▶ _Given information_:
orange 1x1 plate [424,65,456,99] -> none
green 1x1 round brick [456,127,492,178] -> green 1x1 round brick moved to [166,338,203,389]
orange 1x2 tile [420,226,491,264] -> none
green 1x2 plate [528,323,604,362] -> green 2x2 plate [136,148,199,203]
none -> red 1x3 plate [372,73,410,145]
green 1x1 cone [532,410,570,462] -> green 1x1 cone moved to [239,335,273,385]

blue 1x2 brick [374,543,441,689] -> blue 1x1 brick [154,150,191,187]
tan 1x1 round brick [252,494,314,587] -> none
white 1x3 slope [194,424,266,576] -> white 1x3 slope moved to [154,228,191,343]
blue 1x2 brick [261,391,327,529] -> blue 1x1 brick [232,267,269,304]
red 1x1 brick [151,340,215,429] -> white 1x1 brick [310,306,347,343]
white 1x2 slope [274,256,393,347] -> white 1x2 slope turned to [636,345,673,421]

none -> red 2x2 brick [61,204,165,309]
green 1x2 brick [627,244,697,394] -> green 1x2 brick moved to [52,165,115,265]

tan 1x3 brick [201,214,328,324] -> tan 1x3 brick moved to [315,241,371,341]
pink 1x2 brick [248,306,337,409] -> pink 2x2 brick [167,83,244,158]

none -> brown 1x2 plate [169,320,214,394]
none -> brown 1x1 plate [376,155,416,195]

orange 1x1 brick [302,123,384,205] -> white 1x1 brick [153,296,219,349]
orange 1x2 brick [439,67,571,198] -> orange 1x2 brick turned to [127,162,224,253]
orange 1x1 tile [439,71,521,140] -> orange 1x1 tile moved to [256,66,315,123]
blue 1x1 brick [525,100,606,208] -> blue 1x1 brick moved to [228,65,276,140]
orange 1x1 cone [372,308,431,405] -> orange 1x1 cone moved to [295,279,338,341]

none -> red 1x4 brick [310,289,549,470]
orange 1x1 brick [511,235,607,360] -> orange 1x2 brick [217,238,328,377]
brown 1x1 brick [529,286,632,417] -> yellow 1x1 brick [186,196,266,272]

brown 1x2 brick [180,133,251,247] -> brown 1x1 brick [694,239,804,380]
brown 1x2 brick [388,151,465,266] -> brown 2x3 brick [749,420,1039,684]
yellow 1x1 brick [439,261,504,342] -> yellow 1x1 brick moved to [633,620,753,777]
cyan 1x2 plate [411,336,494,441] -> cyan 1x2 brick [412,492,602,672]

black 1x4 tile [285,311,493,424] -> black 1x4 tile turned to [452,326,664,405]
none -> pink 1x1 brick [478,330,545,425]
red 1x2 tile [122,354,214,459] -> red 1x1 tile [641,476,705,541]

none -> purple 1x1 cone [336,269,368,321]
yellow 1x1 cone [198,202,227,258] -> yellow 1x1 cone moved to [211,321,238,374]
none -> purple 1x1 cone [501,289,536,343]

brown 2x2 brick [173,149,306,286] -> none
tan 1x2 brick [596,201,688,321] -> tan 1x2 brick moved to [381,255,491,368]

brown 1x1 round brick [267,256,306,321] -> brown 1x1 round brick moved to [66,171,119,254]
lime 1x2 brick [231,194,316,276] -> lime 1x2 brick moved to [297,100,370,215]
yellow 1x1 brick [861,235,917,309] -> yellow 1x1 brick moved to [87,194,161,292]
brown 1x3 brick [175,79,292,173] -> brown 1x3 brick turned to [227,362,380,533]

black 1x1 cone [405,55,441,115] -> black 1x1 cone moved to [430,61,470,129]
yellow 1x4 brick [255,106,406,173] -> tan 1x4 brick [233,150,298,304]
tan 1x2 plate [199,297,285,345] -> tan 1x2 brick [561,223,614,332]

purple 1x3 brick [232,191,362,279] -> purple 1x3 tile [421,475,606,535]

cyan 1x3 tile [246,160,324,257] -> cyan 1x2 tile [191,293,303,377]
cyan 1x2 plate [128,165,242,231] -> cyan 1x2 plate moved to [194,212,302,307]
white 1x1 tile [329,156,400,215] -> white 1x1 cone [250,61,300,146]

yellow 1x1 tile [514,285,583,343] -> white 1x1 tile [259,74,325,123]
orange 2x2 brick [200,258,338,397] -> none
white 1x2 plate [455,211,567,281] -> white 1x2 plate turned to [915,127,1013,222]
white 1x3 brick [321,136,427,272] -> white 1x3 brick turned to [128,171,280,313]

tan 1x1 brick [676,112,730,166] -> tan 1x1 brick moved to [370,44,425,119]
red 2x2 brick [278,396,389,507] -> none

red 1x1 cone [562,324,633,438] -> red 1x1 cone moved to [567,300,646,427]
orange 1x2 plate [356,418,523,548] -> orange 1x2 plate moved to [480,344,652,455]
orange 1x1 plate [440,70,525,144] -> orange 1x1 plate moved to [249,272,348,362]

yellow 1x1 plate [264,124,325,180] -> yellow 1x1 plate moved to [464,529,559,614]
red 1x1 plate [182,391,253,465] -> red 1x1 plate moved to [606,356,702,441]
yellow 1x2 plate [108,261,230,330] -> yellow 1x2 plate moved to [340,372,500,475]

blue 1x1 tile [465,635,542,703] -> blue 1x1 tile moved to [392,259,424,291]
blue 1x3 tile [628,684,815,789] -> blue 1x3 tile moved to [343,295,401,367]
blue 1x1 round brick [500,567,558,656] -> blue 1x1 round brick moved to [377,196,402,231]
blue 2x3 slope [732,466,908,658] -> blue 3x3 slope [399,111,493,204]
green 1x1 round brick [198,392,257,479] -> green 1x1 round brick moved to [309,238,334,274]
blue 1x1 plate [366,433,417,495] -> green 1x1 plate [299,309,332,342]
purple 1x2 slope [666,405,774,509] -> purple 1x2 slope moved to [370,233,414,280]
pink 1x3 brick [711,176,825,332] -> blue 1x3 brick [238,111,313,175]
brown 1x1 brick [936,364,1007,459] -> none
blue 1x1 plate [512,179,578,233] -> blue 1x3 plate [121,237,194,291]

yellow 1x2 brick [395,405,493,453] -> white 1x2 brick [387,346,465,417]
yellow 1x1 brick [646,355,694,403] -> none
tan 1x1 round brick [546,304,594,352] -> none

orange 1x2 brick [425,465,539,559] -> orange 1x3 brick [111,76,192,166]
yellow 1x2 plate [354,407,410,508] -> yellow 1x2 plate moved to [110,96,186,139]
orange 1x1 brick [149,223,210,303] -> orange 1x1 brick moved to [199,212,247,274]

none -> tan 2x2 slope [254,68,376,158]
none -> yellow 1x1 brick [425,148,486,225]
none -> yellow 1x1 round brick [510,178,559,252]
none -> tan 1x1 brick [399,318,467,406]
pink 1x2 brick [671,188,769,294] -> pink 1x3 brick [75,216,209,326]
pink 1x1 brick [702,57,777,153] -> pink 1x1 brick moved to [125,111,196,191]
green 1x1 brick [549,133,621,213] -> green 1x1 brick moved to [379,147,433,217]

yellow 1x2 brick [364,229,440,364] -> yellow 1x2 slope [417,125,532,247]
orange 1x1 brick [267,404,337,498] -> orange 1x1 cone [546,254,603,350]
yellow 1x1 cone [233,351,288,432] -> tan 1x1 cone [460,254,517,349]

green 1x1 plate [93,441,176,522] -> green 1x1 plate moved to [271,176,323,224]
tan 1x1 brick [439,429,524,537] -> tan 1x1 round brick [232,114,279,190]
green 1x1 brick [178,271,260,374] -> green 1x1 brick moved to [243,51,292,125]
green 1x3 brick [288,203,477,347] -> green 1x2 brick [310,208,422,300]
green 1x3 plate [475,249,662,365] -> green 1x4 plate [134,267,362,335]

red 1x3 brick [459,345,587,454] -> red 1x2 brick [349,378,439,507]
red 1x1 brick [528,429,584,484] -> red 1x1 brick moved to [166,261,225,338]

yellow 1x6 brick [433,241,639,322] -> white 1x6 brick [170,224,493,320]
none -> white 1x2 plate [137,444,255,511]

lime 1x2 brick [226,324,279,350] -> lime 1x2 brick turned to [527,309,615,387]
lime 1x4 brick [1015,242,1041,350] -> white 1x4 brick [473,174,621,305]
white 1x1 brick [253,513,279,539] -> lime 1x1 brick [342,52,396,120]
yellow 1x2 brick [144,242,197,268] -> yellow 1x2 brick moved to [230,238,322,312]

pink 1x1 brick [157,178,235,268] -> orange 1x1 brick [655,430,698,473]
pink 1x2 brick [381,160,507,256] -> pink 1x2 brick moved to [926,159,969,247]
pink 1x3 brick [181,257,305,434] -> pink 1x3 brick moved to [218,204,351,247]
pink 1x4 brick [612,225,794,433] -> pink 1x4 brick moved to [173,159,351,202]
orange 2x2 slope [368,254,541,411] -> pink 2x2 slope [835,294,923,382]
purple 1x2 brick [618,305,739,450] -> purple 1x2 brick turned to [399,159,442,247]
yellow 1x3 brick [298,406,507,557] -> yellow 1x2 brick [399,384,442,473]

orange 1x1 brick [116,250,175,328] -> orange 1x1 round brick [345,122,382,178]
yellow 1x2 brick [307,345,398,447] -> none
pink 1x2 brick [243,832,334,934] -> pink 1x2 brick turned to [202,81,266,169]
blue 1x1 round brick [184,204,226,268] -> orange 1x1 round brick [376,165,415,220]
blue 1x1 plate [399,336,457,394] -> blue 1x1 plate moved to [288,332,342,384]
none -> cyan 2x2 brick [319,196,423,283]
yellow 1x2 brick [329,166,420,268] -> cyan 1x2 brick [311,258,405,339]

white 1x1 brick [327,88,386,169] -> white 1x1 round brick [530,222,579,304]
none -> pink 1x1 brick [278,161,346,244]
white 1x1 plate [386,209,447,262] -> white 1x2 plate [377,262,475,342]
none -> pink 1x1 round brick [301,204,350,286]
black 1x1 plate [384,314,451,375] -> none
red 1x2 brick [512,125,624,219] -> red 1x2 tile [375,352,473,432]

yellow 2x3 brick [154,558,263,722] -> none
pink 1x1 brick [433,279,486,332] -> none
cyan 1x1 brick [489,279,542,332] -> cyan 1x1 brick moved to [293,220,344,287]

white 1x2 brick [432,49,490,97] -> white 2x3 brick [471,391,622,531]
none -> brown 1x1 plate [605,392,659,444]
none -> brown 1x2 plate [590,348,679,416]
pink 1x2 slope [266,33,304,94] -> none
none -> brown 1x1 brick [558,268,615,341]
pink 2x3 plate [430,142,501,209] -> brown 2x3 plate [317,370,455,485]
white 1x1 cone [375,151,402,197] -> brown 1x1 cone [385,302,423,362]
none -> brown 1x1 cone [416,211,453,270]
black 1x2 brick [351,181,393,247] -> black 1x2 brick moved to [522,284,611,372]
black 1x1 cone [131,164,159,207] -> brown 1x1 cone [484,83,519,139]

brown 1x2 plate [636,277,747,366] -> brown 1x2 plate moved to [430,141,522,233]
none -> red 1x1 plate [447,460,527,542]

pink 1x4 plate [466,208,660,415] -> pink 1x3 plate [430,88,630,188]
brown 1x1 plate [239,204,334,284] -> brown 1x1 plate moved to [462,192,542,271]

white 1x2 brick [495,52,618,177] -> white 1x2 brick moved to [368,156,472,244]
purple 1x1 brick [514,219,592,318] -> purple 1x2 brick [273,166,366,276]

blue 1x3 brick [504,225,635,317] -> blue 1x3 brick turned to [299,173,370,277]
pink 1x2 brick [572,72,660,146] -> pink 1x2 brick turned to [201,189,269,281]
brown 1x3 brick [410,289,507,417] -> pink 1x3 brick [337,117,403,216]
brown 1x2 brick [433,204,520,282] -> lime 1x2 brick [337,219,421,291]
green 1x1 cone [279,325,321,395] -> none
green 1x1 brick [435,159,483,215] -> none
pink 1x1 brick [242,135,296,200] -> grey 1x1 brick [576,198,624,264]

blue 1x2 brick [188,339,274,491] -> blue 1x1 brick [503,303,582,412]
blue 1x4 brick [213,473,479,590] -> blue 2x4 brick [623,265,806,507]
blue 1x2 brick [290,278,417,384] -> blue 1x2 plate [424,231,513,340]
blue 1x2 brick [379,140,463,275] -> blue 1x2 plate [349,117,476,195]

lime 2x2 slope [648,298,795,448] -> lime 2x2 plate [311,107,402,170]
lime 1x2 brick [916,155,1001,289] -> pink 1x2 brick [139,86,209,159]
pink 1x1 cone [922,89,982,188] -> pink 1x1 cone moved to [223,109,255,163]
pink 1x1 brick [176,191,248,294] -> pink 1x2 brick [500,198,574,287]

▶ _What to do_:
Your task is to copy each line from the material above that includes the word "purple".

▶ _Answer section_:
none -> purple 1x1 cone [336,269,368,321]
none -> purple 1x1 cone [501,289,536,343]
purple 1x3 brick [232,191,362,279] -> purple 1x3 tile [421,475,606,535]
purple 1x2 slope [666,405,774,509] -> purple 1x2 slope moved to [370,233,414,280]
purple 1x2 brick [618,305,739,450] -> purple 1x2 brick turned to [399,159,442,247]
purple 1x1 brick [514,219,592,318] -> purple 1x2 brick [273,166,366,276]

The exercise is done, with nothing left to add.